[Goal of the exercise] Could you show all lines in the entries below that contain the string "spool"?
[Input material Boundary: Start]
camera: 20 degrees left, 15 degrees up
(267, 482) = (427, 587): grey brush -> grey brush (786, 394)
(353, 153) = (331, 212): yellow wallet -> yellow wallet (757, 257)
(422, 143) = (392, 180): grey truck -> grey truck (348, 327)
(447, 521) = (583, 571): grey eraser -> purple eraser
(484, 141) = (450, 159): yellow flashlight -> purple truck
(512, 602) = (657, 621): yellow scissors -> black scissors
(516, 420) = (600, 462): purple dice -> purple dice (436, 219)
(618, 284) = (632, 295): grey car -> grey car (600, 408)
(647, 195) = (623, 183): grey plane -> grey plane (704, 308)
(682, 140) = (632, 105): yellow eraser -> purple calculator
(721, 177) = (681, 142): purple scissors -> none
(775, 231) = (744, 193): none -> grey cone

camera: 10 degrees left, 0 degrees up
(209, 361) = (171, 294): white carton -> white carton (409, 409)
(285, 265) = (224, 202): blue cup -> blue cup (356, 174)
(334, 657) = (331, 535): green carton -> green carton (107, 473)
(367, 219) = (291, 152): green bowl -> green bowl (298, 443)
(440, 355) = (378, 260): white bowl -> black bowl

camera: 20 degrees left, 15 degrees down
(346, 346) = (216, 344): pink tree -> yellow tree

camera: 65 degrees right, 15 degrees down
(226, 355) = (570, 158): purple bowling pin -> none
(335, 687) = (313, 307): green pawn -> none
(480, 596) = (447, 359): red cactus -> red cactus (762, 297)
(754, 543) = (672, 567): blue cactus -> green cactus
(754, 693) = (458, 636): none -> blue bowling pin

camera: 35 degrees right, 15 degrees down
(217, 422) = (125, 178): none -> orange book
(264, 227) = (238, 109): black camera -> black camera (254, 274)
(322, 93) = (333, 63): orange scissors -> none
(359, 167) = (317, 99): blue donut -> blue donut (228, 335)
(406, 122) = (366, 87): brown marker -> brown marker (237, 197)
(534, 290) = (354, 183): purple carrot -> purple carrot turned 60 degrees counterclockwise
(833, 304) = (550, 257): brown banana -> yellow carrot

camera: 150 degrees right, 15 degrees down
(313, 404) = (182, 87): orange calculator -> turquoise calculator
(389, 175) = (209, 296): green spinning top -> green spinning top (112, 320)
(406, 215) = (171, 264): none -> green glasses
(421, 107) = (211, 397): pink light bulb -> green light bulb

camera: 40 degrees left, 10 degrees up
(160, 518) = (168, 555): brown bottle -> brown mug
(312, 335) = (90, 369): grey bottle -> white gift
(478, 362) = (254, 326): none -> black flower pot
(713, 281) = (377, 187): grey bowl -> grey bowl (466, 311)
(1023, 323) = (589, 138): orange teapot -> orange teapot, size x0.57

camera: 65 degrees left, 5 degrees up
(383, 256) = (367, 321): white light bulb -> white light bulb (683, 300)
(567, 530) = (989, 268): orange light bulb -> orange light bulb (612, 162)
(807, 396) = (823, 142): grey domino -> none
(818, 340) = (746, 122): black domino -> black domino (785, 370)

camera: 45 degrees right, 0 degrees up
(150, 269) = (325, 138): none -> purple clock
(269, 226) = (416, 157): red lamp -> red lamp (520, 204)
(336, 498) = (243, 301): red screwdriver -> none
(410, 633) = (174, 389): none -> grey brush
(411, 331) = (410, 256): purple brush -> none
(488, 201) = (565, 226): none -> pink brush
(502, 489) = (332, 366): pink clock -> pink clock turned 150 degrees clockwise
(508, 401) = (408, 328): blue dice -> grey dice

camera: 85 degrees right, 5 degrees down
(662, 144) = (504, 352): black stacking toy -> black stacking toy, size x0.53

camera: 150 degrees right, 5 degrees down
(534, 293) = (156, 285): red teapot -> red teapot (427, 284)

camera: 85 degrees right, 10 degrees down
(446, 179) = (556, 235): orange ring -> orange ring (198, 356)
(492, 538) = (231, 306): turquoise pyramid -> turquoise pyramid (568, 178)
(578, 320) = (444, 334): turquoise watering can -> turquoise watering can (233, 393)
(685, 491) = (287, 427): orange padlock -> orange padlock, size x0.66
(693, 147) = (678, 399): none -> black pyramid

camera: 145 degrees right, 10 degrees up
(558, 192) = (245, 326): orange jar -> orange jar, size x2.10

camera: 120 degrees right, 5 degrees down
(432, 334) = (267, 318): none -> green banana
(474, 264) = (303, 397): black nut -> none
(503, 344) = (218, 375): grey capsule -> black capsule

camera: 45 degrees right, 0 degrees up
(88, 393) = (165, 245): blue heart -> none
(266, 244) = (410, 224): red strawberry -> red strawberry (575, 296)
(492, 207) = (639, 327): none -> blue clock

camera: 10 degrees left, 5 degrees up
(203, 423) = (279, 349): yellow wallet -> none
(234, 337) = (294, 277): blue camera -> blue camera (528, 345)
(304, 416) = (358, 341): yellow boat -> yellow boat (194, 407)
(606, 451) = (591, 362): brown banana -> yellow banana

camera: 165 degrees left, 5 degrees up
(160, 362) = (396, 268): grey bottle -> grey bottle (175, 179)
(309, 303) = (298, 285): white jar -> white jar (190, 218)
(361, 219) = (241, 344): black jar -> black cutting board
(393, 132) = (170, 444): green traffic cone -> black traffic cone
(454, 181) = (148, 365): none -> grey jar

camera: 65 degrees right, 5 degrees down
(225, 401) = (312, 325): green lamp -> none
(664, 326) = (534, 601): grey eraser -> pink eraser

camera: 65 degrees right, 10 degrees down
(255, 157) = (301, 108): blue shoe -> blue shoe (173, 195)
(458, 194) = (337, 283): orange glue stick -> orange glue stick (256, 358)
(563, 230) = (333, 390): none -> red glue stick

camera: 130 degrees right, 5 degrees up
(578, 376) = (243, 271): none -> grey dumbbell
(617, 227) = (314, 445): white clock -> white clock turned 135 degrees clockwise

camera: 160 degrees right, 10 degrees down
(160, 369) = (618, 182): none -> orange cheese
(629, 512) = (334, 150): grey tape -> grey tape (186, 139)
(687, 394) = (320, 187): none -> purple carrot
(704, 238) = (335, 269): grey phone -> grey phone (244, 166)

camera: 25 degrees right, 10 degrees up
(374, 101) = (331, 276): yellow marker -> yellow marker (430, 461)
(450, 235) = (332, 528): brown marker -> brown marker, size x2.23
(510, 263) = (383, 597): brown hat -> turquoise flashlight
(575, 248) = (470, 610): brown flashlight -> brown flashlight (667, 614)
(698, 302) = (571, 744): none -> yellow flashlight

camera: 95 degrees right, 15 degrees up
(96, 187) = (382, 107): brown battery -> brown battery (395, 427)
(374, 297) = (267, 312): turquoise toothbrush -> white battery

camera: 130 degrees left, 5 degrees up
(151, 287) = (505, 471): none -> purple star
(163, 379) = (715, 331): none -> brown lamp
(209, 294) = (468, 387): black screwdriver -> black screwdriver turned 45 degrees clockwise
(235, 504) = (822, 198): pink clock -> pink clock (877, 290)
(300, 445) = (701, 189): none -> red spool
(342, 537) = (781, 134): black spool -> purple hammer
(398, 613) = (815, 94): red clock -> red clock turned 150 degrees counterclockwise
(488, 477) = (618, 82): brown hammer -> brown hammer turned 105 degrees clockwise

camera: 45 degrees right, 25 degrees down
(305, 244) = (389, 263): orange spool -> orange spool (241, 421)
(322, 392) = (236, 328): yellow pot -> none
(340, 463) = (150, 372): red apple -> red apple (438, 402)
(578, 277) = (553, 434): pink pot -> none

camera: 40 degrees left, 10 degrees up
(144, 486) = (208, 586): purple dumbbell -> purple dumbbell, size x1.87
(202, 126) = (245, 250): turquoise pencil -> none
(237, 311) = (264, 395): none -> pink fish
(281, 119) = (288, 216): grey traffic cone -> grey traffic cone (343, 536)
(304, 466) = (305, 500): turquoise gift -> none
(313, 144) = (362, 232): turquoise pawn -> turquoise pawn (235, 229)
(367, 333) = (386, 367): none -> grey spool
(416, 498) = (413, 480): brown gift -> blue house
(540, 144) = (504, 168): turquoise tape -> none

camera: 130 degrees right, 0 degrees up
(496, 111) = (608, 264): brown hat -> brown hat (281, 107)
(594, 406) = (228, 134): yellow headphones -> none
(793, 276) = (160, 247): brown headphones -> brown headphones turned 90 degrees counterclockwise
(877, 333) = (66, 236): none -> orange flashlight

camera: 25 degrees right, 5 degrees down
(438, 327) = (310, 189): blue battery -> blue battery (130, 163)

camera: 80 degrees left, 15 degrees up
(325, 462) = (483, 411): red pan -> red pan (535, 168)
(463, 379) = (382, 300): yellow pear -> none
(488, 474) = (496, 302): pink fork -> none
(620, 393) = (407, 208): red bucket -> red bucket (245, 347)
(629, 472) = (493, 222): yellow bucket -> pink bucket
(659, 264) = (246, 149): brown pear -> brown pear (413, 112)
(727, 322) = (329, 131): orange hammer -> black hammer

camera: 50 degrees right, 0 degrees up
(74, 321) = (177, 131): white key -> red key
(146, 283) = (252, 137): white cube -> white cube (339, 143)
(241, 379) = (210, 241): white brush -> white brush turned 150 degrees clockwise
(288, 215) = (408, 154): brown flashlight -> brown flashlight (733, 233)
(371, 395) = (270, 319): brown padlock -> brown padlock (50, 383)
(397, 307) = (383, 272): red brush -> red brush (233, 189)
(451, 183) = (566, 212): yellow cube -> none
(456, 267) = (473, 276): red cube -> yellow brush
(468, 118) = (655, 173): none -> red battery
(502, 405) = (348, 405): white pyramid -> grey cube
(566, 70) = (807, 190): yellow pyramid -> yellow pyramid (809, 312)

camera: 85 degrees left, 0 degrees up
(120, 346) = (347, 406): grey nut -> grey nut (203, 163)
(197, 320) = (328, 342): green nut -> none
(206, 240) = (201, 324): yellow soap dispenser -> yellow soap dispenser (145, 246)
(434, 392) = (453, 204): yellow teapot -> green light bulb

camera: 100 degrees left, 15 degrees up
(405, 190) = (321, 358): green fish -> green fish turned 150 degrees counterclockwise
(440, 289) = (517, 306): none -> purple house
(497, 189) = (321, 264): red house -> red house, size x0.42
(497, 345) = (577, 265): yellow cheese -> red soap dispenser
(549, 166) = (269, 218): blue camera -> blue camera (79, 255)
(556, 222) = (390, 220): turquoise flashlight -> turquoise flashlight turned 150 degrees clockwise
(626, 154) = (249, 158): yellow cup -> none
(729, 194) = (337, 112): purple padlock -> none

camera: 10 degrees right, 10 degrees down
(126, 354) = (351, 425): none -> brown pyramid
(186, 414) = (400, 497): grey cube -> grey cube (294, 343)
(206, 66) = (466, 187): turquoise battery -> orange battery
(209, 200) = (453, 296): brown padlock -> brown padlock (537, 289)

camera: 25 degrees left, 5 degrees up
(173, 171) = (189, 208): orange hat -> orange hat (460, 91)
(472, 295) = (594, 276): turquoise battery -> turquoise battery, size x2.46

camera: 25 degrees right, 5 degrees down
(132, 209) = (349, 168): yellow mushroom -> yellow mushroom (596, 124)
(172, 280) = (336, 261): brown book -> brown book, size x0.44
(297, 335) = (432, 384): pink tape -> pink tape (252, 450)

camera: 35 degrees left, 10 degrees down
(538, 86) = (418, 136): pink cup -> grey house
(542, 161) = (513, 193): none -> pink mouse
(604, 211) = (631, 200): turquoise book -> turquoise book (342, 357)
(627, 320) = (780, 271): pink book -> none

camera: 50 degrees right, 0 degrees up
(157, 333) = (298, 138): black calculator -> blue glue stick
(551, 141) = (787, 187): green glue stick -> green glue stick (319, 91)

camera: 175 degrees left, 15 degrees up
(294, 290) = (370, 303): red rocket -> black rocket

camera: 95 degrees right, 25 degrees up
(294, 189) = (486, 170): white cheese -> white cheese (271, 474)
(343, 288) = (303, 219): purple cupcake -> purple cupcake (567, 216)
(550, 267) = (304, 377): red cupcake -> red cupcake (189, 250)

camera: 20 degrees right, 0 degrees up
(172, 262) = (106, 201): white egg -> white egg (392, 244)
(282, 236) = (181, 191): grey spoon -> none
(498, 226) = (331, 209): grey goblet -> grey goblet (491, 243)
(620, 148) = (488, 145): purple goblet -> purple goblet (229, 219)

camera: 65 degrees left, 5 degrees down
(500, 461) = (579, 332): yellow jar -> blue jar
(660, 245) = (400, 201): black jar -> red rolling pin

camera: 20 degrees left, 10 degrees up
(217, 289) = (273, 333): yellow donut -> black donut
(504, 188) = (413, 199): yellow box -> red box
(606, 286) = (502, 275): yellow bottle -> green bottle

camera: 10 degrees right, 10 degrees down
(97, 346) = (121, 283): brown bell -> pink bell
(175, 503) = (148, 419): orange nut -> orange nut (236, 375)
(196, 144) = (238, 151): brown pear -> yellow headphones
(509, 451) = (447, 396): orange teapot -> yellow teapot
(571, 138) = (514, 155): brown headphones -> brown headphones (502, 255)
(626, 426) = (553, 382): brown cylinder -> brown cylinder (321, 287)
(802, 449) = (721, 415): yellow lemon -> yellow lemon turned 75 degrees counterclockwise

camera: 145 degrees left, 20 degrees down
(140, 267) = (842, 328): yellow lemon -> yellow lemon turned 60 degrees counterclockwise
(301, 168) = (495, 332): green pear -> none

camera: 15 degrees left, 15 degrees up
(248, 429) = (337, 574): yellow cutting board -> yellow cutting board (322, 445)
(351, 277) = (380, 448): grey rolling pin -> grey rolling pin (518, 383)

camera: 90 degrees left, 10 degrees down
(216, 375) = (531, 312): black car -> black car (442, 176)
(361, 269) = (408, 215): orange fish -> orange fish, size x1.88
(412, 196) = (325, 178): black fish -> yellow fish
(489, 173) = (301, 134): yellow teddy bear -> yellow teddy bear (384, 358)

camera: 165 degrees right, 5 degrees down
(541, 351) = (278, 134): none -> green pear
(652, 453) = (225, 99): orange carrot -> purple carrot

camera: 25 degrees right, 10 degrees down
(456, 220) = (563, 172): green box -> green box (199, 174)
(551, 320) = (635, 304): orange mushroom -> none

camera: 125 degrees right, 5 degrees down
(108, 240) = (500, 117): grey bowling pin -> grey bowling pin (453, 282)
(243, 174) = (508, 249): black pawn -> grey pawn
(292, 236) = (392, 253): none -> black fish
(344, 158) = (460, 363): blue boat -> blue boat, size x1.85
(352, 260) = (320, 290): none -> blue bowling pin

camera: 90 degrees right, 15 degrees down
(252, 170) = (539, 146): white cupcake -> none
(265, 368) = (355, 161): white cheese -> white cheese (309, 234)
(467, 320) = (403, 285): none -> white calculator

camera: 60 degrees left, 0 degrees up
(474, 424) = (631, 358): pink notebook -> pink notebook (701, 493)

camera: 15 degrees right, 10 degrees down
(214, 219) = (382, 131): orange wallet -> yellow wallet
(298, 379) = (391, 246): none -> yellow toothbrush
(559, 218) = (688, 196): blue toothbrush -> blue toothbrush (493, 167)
[Input material Boundary: End]
[Answer for this exercise]
(300, 445) = (701, 189): none -> red spool
(342, 537) = (781, 134): black spool -> purple hammer
(305, 244) = (389, 263): orange spool -> orange spool (241, 421)
(367, 333) = (386, 367): none -> grey spool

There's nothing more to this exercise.